§ **Try it**: Please read the records below and return each line holding the string "square".

§ **Colored shape movement records**:
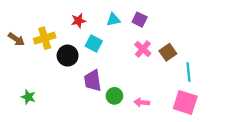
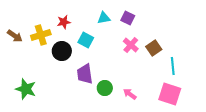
red star: (78, 21) -> (64, 22), moved
green star: (28, 97) -> (26, 89), size x1.5
pink arrow: (142, 102) -> (130, 94), turned 32

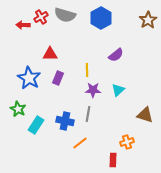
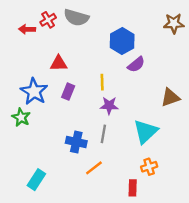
blue hexagon: (101, 18) -> (122, 41), moved
brown star: (148, 20) -> (174, 23), turned 30
cyan triangle: (118, 90) -> (146, 131), moved, size x1.6
green star: (18, 109) -> (21, 117), moved
brown triangle: (145, 115) -> (170, 97), moved, turned -36
cyan rectangle: (36, 125) -> (36, 180), moved

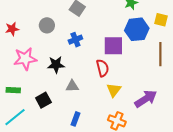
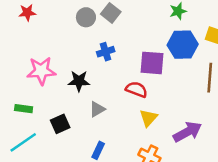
gray circle: (47, 25) -> (86, 17), moved
red star: (12, 29) -> (27, 13), moved
red semicircle: (102, 68) -> (136, 90), turned -60
gray triangle: (72, 86) -> (97, 109), turned -32

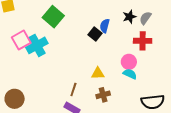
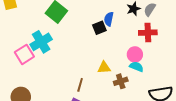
black square: (95, 34) -> (99, 28), turned 32
pink square: (21, 40) -> (24, 54), moved
brown cross: (103, 95) -> (121, 81), moved

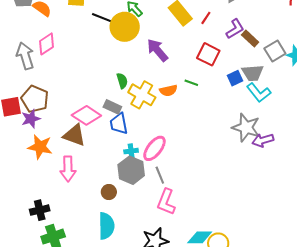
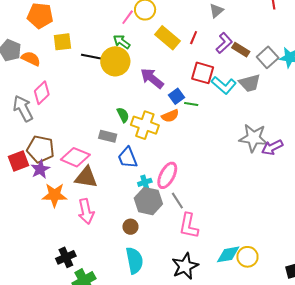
blue square: (235, 78) -> (177, 96), moved
cyan L-shape: (259, 93) -> (224, 85), moved
gray rectangle: (112, 107) -> (108, 136), moved
pink diamond: (86, 115) -> (75, 157), moved

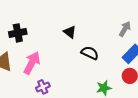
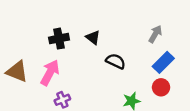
black cross: (18, 33) -> (59, 39), moved

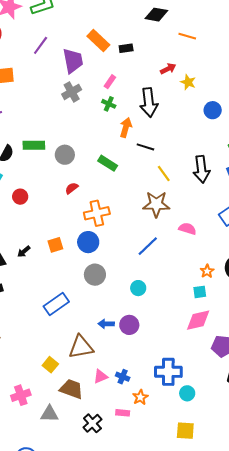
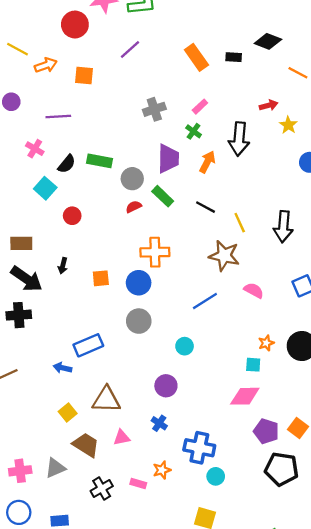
black rectangle: (126, 48) -> (234, 57), moved
purple trapezoid: (73, 61) -> (168, 159), moved
black line: (145, 147) -> (206, 207), moved
green rectangle: (108, 163) -> (163, 196), moved
red semicircle: (72, 188) -> (134, 207), moved
black arrow: (24, 251) -> (63, 266), moved, turned -48
blue arrow: (106, 324) -> (62, 368), moved
blue cross: (123, 377) -> (159, 423), moved
pink cross: (21, 395) -> (20, 471), moved
gray triangle: (49, 414) -> (55, 468), turned -36

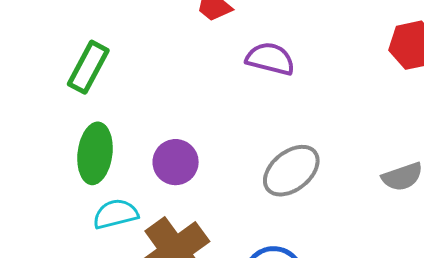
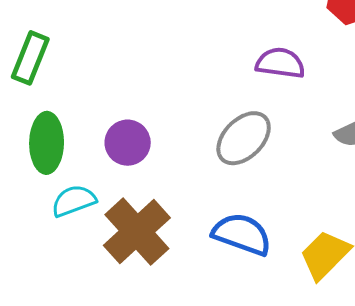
purple semicircle: (270, 59) -> (280, 63), moved

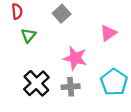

§ **Exercise output**:
black square: (95, 34) -> (99, 28), turned 32
pink square: (21, 40) -> (24, 54), moved
blue square: (235, 78) -> (177, 96), moved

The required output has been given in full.